§ **The task**:
Which lines in the data below contain the word "brown"? Pull each of them out.

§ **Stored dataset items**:
+===+
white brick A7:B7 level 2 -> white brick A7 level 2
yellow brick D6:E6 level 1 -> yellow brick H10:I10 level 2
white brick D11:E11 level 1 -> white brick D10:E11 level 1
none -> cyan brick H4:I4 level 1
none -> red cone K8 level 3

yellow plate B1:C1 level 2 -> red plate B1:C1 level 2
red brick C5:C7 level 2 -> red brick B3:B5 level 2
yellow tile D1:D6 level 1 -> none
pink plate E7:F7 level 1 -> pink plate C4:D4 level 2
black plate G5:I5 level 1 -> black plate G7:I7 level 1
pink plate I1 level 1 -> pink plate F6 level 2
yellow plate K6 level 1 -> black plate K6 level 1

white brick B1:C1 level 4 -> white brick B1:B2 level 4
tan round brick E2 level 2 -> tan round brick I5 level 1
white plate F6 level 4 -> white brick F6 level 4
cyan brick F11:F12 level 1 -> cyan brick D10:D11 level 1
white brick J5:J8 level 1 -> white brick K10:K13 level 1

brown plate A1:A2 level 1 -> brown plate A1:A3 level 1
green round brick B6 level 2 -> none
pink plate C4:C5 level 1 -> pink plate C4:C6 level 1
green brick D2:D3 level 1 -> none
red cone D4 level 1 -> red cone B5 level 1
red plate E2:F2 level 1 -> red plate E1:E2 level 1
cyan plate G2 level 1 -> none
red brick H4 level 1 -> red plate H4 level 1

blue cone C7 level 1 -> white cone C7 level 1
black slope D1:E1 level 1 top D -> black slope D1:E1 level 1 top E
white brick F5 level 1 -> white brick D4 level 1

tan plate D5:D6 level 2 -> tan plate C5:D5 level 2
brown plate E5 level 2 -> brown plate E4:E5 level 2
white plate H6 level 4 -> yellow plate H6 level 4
+===+
§ **Response to this exercise**:
brown plate A1:A2 level 1 -> brown plate A1:A3 level 1
brown plate E5 level 2 -> brown plate E4:E5 level 2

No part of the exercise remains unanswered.